:: Exercise directions ::
The answer must reproduce all of the data below exactly and contain no images.

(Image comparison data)

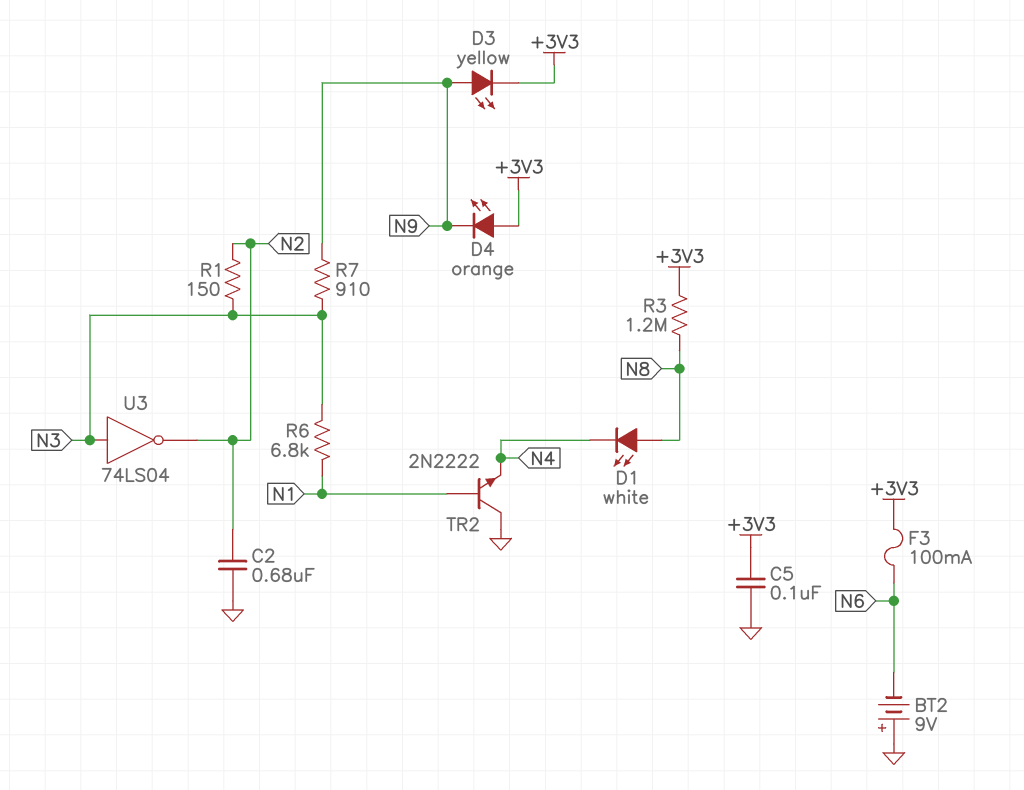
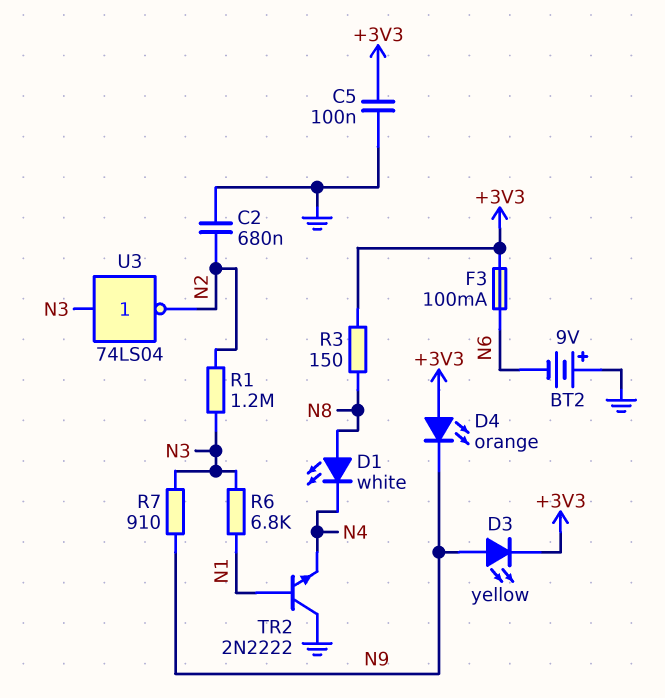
R1: 150 (N2, N3) -> 1.2M (N2, N3)
R3: 1.2M (+3V3, N8) -> 150 (+3V3, N8)

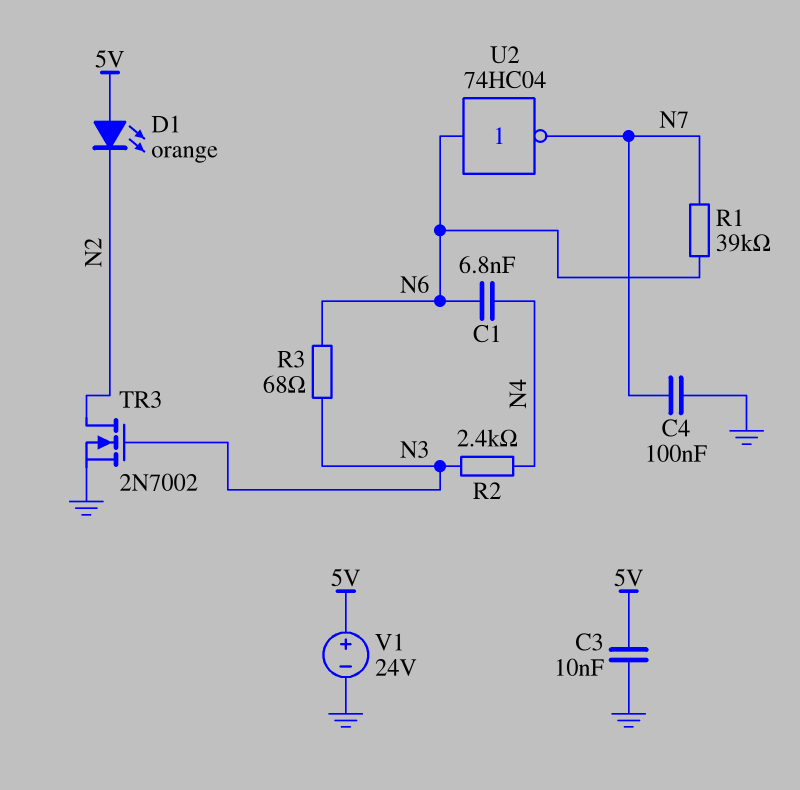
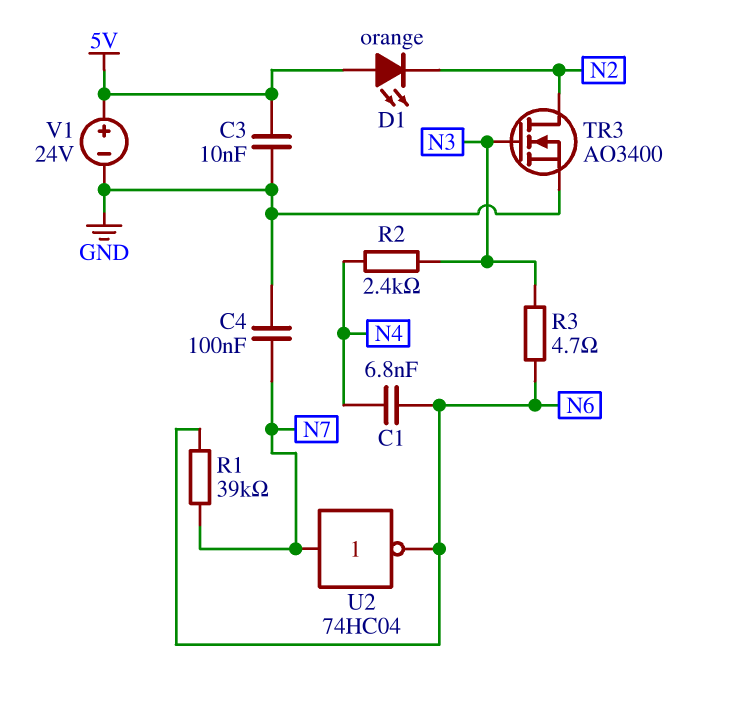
R3: 68 (N3, N6) -> 4.7 (N3, N6)
TR3: NMOS 2N7002 (G N3, D N2, S GND) -> NMOS AO3400 (G N3, D N2, S GND)
U2: NOT 74HC04 (in N6, out N7) -> NOT 74HC04 (in N7, out N6)

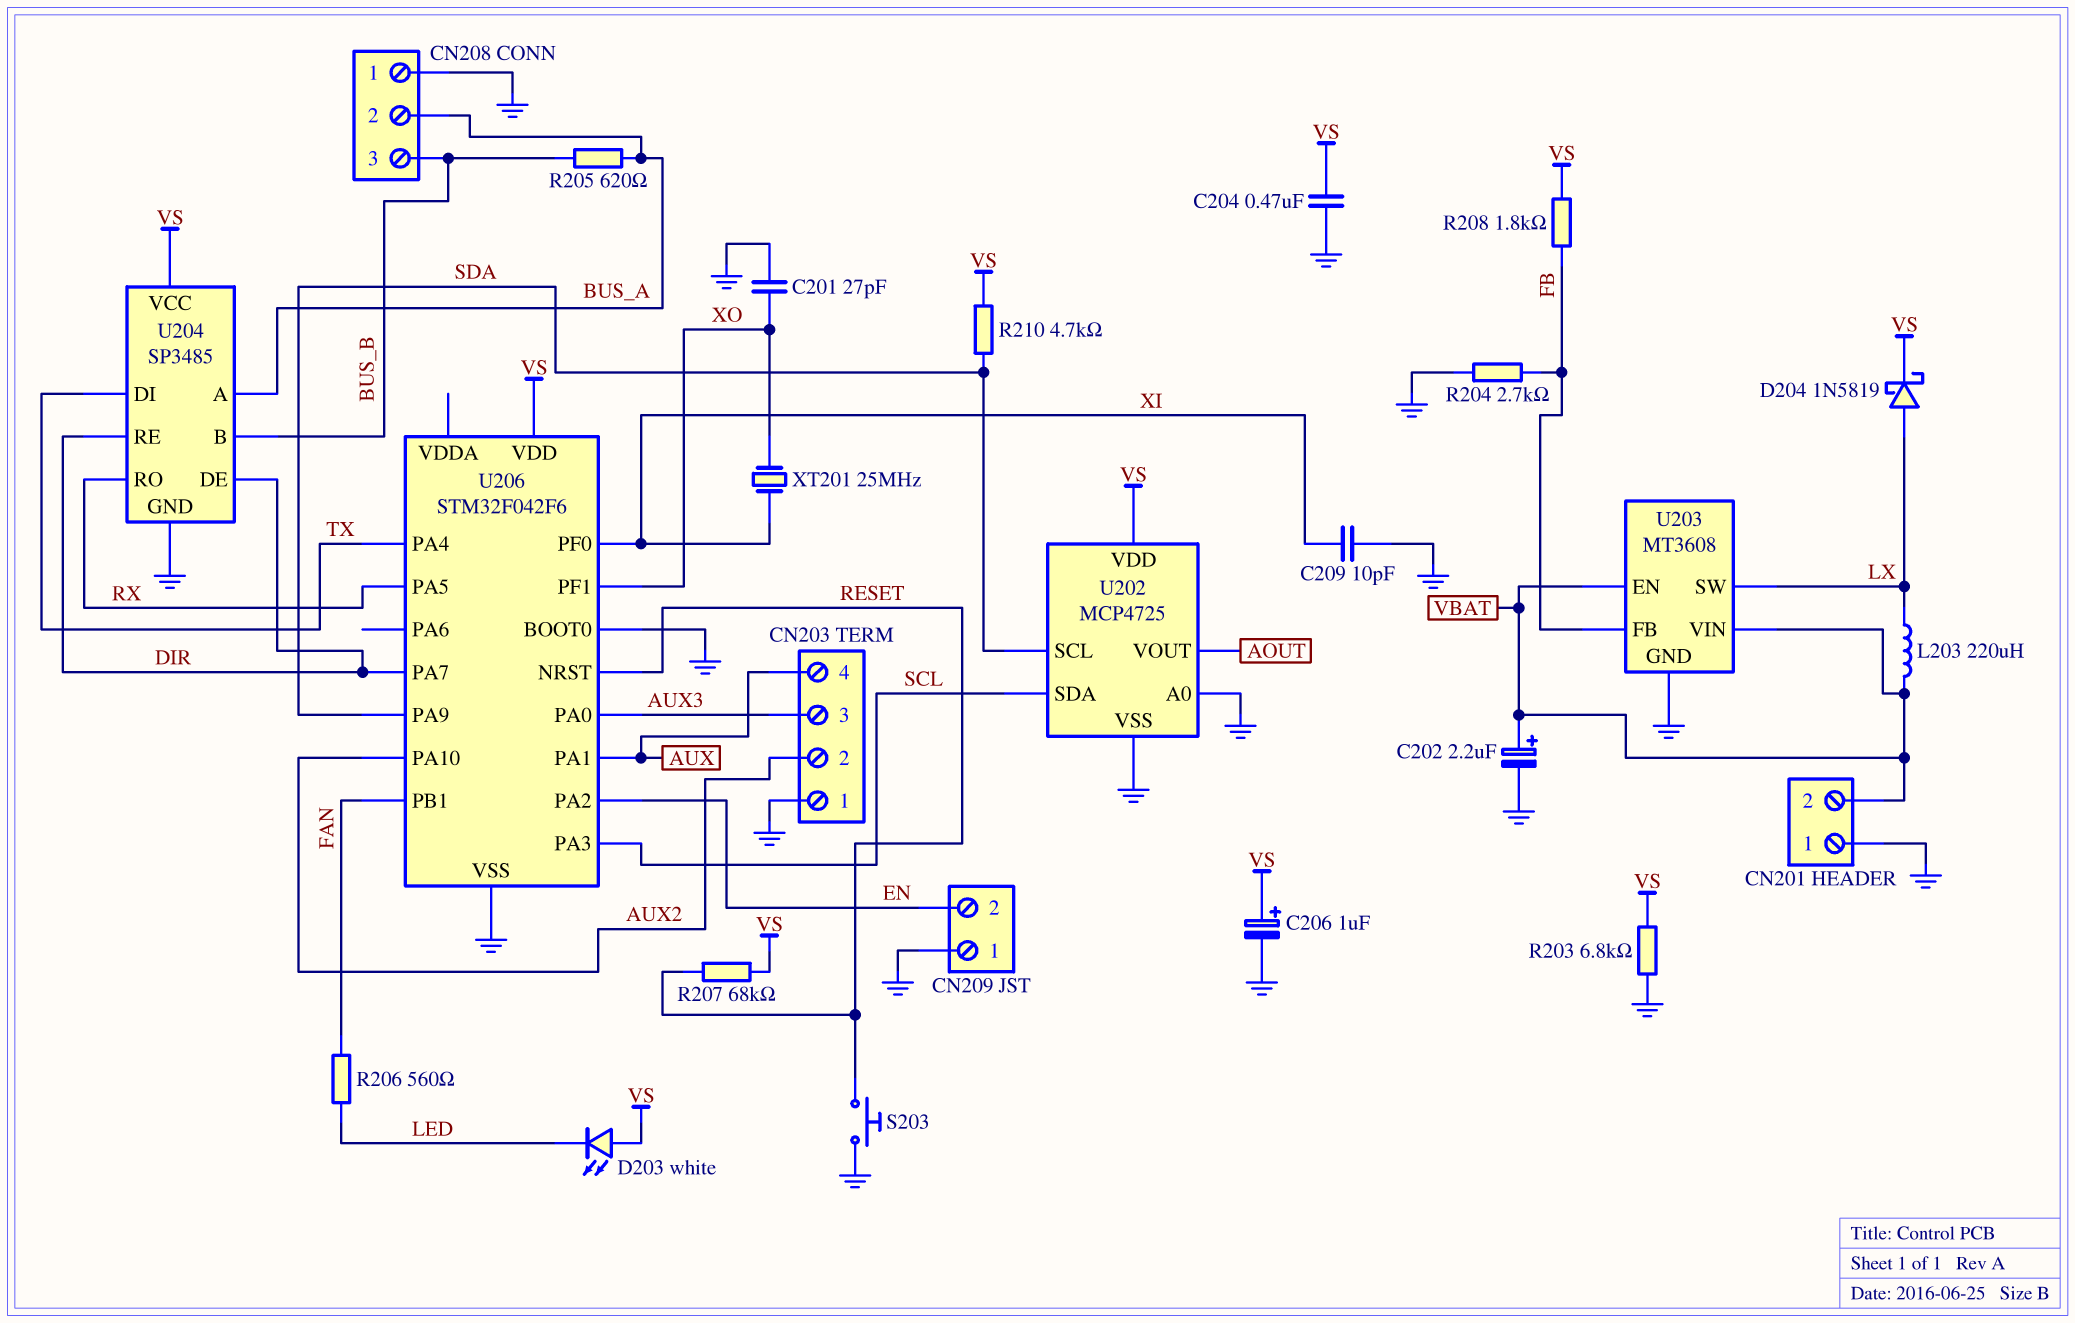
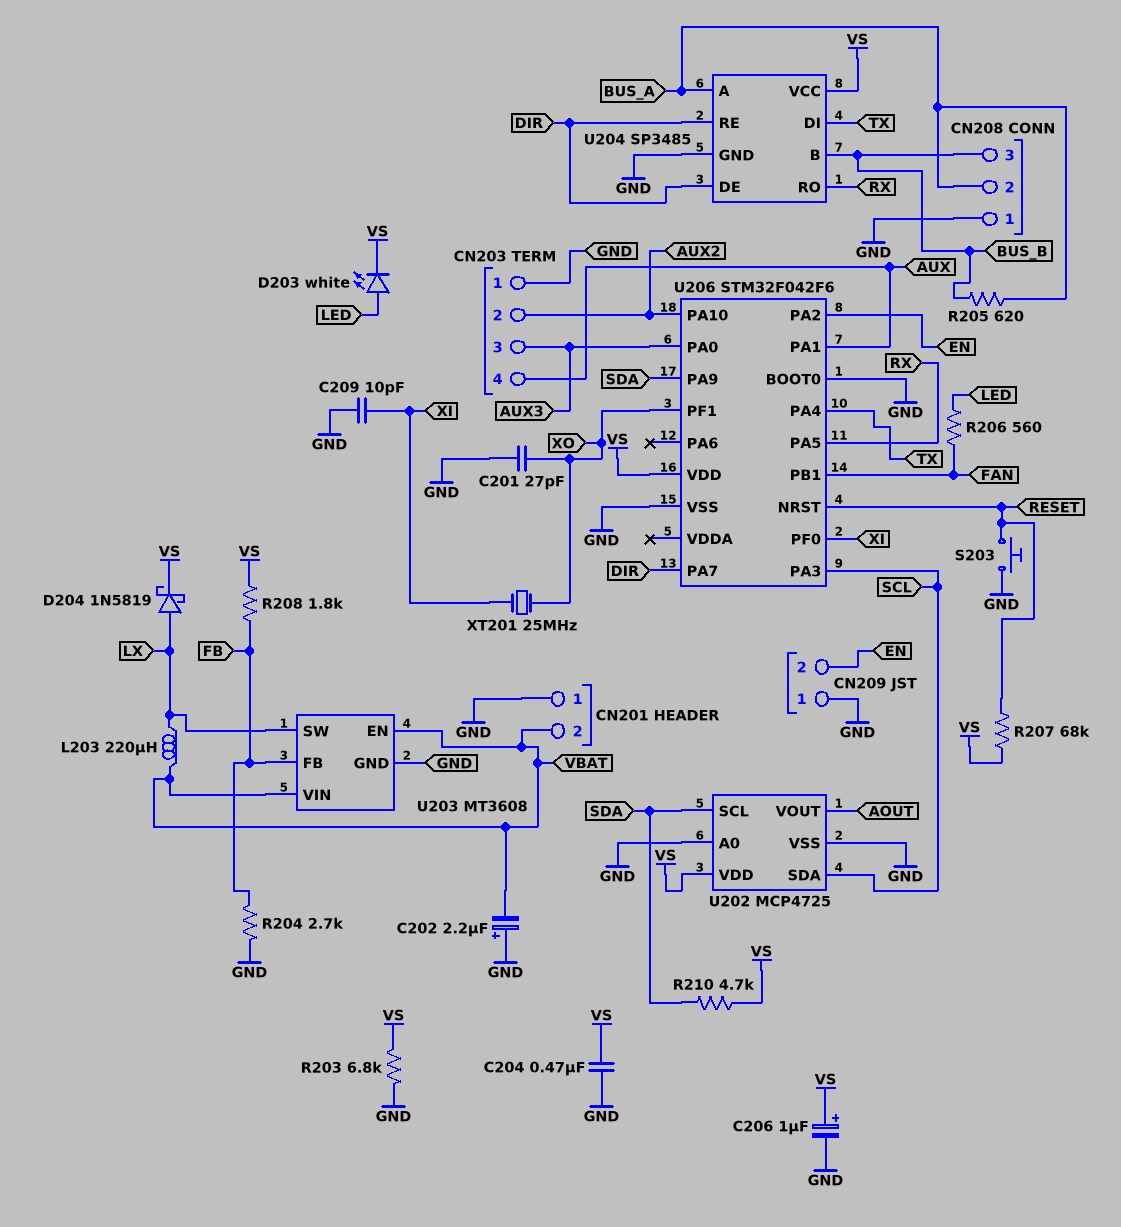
C202: 2.2uF (plus VBAT, minus GND) -> 2.2uF (plus GND, minus VBAT)
D203: LED white (A VS, K LED) -> LED white (A LED, K VS)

:: Result ::
R1: 150 (N2, N3) -> 1.2M (N2, N3)
R3: 1.2M (+3V3, N8) -> 150 (+3V3, N8)

R3: 68 (N3, N6) -> 4.7 (N3, N6)
TR3: NMOS 2N7002 (G N3, D N2, S GND) -> NMOS AO3400 (G N3, D N2, S GND)
U2: NOT 74HC04 (in N6, out N7) -> NOT 74HC04 (in N7, out N6)

C202: 2.2uF (plus VBAT, minus GND) -> 2.2uF (plus GND, minus VBAT)
D203: LED white (A VS, K LED) -> LED white (A LED, K VS)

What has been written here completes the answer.